SOURCE DATA:

+++++

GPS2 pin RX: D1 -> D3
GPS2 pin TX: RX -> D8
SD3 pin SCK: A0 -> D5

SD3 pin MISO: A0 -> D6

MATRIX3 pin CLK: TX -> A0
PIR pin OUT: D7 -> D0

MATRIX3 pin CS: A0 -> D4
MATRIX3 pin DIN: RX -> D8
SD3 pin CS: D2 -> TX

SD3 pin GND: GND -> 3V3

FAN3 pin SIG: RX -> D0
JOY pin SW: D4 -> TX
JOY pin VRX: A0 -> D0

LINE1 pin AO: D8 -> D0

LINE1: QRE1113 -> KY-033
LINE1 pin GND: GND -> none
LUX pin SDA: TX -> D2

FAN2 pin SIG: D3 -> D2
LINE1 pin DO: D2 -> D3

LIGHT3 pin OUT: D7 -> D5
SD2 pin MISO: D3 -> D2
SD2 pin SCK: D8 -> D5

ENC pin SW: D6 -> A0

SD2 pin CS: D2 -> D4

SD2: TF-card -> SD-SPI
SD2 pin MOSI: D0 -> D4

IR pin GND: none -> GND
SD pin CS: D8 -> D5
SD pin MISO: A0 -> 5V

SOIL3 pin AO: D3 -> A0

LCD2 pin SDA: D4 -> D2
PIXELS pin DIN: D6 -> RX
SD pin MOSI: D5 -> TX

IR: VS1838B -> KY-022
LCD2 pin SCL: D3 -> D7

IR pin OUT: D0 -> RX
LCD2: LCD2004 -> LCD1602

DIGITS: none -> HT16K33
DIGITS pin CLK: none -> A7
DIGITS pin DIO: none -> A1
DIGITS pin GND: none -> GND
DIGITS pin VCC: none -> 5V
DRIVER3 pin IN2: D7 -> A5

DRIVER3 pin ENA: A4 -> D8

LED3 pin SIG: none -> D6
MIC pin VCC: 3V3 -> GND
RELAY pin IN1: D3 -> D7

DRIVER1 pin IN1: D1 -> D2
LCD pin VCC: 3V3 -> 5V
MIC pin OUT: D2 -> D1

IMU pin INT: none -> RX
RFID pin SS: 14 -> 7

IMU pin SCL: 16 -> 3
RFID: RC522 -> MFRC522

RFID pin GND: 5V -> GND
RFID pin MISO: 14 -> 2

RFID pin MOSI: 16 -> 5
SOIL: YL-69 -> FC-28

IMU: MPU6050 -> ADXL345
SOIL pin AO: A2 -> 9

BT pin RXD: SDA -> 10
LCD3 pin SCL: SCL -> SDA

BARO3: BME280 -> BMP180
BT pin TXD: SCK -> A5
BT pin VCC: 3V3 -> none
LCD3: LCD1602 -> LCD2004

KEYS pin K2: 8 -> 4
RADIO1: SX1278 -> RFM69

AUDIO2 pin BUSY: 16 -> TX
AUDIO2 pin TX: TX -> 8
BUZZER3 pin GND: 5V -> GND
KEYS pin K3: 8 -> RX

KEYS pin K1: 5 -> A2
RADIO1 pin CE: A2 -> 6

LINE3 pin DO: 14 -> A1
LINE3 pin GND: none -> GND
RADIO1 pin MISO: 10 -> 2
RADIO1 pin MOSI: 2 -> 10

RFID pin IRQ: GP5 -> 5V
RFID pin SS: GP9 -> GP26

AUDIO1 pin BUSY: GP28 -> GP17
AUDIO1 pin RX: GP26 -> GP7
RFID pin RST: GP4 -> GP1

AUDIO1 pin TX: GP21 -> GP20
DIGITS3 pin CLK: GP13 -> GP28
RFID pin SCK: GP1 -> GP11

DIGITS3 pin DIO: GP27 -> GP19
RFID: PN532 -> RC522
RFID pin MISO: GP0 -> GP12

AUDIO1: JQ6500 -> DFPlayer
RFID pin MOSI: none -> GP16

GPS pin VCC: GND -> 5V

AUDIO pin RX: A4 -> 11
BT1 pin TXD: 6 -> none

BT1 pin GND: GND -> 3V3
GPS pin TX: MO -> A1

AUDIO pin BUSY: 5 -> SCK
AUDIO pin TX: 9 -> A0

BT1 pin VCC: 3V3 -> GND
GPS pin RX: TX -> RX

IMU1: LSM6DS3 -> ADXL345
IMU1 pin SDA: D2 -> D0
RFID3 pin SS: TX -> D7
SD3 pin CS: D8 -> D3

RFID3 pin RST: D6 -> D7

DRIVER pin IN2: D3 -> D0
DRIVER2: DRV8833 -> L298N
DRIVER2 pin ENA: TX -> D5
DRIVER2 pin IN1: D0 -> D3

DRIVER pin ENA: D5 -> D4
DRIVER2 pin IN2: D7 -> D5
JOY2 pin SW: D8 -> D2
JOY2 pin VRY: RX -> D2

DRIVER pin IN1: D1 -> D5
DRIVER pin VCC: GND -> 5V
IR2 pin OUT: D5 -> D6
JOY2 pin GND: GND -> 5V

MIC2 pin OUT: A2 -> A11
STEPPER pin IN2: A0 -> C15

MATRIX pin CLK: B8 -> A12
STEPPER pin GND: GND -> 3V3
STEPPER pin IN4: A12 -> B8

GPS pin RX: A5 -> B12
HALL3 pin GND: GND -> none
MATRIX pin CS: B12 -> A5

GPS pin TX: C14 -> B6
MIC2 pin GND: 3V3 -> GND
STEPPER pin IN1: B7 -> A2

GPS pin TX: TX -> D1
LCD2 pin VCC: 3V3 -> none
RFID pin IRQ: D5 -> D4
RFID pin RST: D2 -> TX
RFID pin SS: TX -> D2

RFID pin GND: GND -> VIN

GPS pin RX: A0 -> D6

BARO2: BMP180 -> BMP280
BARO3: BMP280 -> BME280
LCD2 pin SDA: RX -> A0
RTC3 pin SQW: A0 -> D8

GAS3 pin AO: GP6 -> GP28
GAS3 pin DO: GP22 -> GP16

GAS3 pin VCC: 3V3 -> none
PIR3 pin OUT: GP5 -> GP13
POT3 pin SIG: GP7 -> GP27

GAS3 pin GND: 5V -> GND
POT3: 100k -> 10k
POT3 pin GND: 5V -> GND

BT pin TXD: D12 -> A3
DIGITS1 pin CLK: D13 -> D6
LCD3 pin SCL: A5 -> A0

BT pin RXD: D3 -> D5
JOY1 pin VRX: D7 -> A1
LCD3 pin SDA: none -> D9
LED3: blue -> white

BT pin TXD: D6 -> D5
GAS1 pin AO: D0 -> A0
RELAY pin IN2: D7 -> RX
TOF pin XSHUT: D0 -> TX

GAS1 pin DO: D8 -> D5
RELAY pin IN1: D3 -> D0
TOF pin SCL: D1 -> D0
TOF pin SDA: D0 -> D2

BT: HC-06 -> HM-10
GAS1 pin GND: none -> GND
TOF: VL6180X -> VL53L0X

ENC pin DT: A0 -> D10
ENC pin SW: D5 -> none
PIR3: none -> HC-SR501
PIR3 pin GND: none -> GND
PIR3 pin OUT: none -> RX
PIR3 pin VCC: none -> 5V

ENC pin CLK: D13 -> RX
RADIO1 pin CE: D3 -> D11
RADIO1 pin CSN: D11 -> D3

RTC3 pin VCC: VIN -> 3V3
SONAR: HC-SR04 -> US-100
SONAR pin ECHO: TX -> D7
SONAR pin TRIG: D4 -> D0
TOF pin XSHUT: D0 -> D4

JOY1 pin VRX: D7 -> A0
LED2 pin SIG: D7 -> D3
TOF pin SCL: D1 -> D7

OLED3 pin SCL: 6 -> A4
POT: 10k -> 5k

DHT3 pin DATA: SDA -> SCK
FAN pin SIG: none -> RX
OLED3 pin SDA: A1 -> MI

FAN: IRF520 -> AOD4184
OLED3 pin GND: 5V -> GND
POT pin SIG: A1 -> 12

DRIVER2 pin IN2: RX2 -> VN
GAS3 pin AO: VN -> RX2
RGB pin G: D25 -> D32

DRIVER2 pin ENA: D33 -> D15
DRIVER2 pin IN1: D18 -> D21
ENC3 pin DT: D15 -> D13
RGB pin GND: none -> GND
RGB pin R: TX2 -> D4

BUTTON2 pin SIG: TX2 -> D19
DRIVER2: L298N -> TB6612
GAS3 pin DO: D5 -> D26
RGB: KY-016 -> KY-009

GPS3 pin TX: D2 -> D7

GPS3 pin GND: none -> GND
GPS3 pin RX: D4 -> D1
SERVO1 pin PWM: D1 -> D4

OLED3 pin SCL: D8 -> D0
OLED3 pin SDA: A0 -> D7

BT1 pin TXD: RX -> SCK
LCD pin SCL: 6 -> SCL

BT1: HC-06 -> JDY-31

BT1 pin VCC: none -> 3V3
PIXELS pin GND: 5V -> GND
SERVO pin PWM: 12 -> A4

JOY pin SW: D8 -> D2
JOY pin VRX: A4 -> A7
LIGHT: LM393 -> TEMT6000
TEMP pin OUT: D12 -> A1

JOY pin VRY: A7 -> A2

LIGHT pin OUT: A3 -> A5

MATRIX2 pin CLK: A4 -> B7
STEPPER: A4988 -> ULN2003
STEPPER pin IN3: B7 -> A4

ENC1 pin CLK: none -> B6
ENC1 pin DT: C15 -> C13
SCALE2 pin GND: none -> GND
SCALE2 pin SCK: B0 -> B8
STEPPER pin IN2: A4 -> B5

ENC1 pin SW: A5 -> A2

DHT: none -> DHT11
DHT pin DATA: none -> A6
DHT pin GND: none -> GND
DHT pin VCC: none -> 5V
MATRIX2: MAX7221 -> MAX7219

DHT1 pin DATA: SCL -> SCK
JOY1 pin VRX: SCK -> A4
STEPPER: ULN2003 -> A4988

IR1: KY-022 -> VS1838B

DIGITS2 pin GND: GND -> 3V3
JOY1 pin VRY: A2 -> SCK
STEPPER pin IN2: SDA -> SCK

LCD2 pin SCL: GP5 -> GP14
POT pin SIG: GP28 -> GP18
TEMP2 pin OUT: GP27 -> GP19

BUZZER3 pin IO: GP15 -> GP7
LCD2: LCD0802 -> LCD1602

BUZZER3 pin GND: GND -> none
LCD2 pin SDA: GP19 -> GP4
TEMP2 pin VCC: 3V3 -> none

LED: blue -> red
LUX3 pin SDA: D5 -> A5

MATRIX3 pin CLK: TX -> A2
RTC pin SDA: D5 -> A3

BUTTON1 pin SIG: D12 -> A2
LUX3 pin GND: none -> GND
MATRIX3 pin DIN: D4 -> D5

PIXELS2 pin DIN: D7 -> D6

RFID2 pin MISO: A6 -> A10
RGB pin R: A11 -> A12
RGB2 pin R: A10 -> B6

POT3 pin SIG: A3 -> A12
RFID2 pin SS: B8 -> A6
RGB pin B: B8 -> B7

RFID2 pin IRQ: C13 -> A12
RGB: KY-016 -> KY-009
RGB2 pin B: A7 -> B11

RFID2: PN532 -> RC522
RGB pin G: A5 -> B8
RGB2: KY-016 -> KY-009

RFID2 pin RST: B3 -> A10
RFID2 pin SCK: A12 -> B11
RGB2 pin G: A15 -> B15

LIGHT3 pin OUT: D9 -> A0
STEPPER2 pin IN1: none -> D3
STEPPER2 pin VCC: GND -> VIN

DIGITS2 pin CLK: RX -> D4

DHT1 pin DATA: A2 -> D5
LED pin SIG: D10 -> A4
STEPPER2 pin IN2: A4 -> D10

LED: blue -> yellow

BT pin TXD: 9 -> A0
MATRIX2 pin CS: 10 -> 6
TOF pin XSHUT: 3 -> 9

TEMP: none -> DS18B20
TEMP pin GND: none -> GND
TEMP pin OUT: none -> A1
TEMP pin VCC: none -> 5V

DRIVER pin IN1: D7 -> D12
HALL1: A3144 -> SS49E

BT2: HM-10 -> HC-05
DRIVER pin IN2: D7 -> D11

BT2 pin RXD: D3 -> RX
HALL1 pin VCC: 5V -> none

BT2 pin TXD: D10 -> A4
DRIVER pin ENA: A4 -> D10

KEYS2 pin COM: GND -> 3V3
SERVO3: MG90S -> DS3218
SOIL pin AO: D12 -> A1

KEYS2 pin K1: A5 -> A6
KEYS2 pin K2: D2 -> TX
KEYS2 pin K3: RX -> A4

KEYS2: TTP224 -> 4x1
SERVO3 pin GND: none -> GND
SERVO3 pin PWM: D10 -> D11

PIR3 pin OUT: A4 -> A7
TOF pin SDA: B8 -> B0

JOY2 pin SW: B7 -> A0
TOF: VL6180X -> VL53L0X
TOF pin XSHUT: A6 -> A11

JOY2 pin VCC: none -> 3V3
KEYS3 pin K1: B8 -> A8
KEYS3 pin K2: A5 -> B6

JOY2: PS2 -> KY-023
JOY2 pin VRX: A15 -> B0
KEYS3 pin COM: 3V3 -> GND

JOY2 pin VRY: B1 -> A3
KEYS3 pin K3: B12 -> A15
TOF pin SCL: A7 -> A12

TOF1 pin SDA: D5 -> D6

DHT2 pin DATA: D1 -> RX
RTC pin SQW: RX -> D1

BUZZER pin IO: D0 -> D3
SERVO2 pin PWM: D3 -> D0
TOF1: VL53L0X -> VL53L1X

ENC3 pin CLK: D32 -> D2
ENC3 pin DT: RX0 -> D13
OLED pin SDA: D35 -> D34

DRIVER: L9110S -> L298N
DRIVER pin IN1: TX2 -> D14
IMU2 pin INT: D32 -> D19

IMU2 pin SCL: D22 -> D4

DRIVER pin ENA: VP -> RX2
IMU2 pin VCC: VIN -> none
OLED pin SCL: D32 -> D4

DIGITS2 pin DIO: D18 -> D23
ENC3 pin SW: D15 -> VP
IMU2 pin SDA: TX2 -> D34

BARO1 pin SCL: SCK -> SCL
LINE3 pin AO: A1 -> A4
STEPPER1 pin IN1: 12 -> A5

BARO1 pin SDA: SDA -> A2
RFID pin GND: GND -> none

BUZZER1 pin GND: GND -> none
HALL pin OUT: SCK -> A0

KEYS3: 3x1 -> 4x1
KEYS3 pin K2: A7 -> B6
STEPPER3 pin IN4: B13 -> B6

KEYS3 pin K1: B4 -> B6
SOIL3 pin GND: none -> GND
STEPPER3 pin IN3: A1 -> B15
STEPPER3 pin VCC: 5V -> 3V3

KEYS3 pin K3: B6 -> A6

+++++

TASK DETAILS:
Pick out, from the lines above, every one that contains the string "BUSY".

EXPECTED ANSWER:
AUDIO2 pin BUSY: 16 -> TX
AUDIO1 pin BUSY: GP28 -> GP17
AUDIO pin BUSY: 5 -> SCK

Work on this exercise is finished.